## [GIVEN MATERIAL]

======

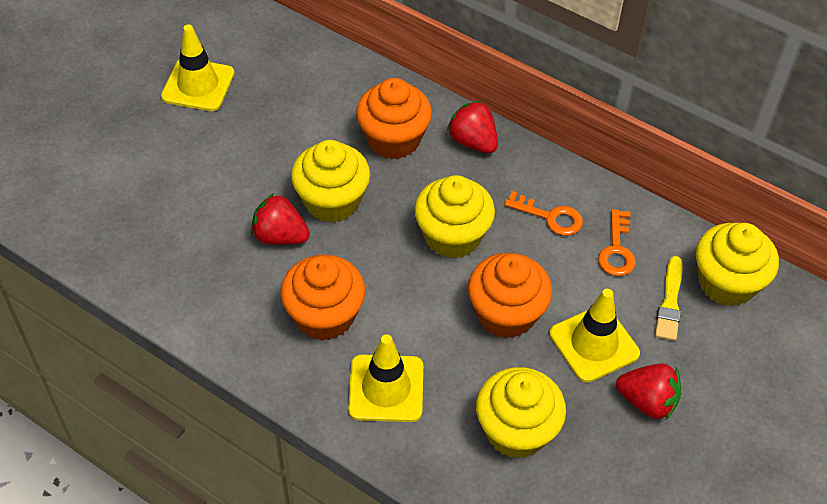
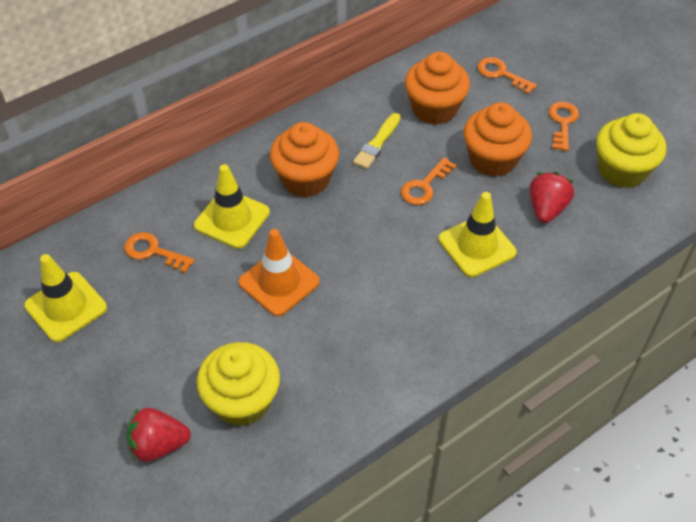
orange key: 2 -> 4
orange traffic cone: 0 -> 1
red strawberry: 3 -> 2
yellow cupcake: 4 -> 2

======

## [TASK TO COMPLETE]
This exercise asks for the data above to be given again exactly, without pictures.

## [TASK SOLUTION]
orange key: 2 -> 4
orange traffic cone: 0 -> 1
red strawberry: 3 -> 2
yellow cupcake: 4 -> 2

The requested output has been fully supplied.